→ **Brief**
Retype each entry verbatim. Do not include the images.
━━━━━ The data ━━━━━
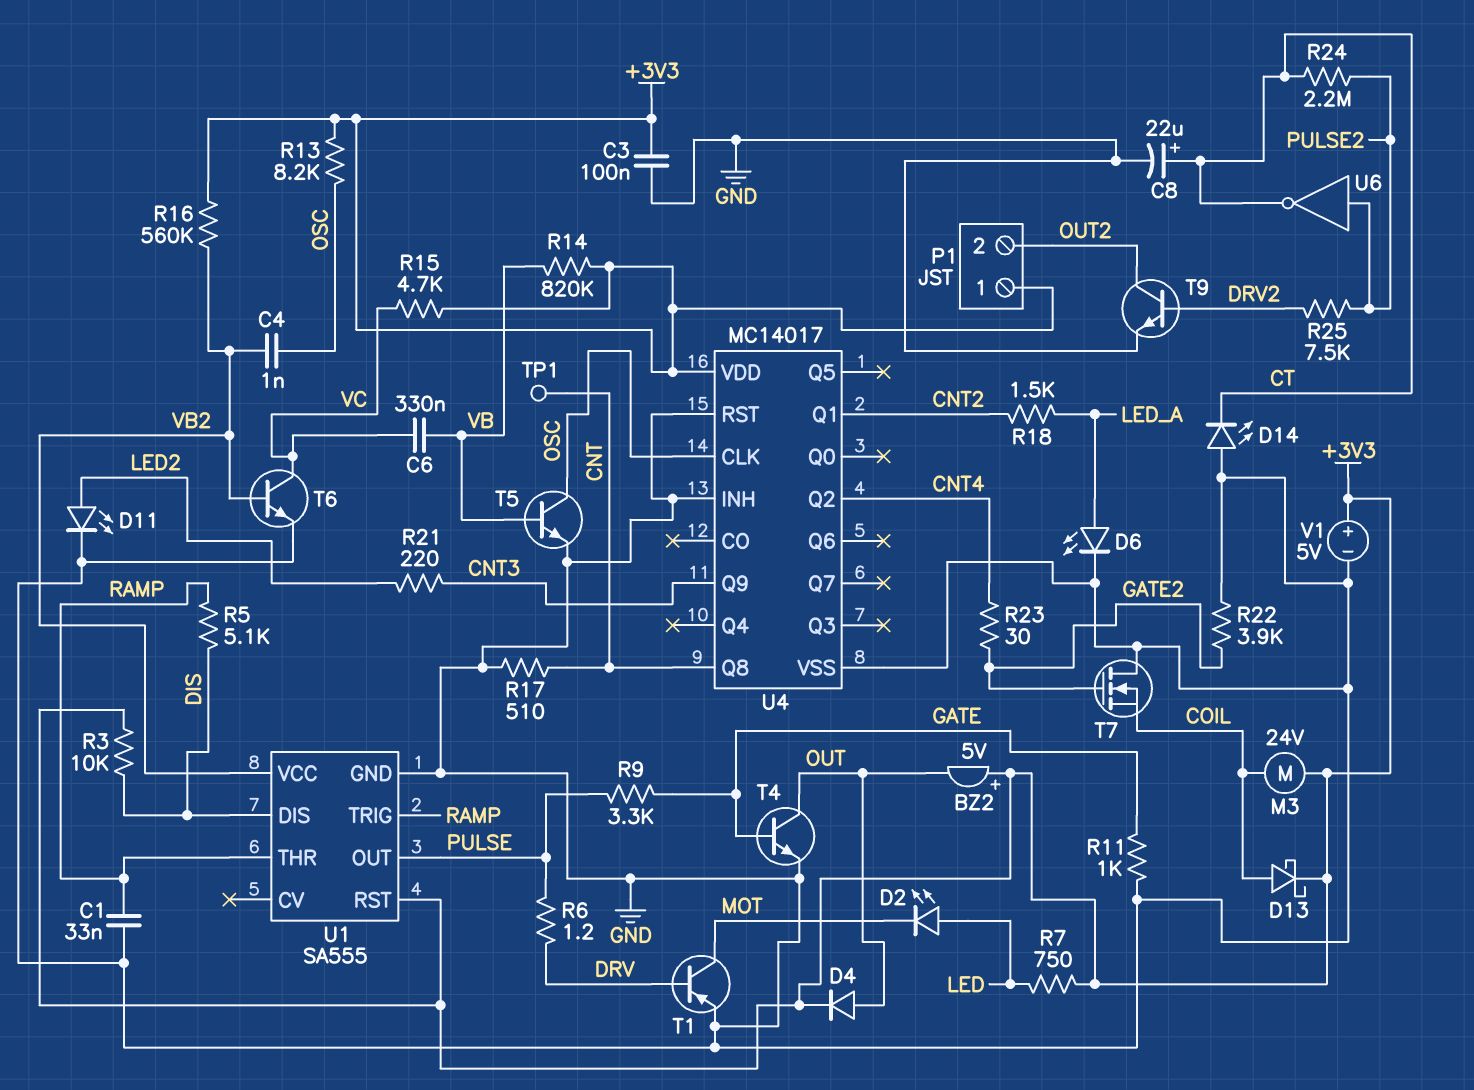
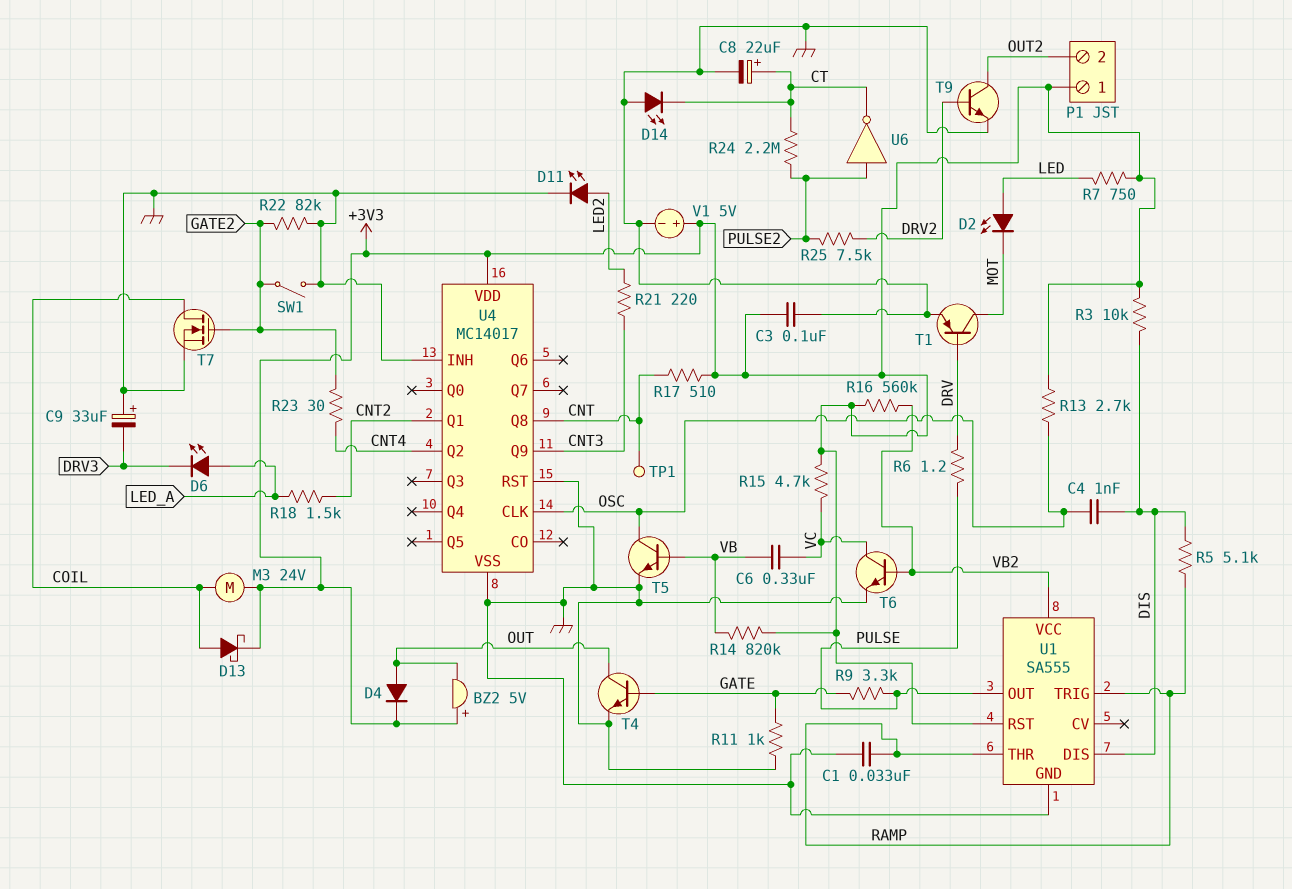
C4: 1nF (OSC, VB2) -> 1nF (DIS, OSC)
C9: none -> 33uF (plus GND, minus DRV3)
D6: LED (A LED_A, K GND) -> LED (A LED_A, K DRV3)
R13: 8.2k (+3V3, OSC) -> 2.7k (+3V3, OSC)
R17: 510 (CNT, GND) -> 510 (+3V3, CNT)
R22: 3.9k (GATE2, GND) -> 82k (GATE2, GND)
SW1: none -> switch (GATE2, GND)
T7: NMOS (G GATE2, D GND, S COIL) -> NMOS (G GATE2, D COIL, S GND)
━━━━━
→ **Output**
C4: 1nF (OSC, VB2) -> 1nF (DIS, OSC)
C9: none -> 33uF (plus GND, minus DRV3)
D6: LED (A LED_A, K GND) -> LED (A LED_A, K DRV3)
R13: 8.2k (+3V3, OSC) -> 2.7k (+3V3, OSC)
R17: 510 (CNT, GND) -> 510 (+3V3, CNT)
R22: 3.9k (GATE2, GND) -> 82k (GATE2, GND)
SW1: none -> switch (GATE2, GND)
T7: NMOS (G GATE2, D GND, S COIL) -> NMOS (G GATE2, D COIL, S GND)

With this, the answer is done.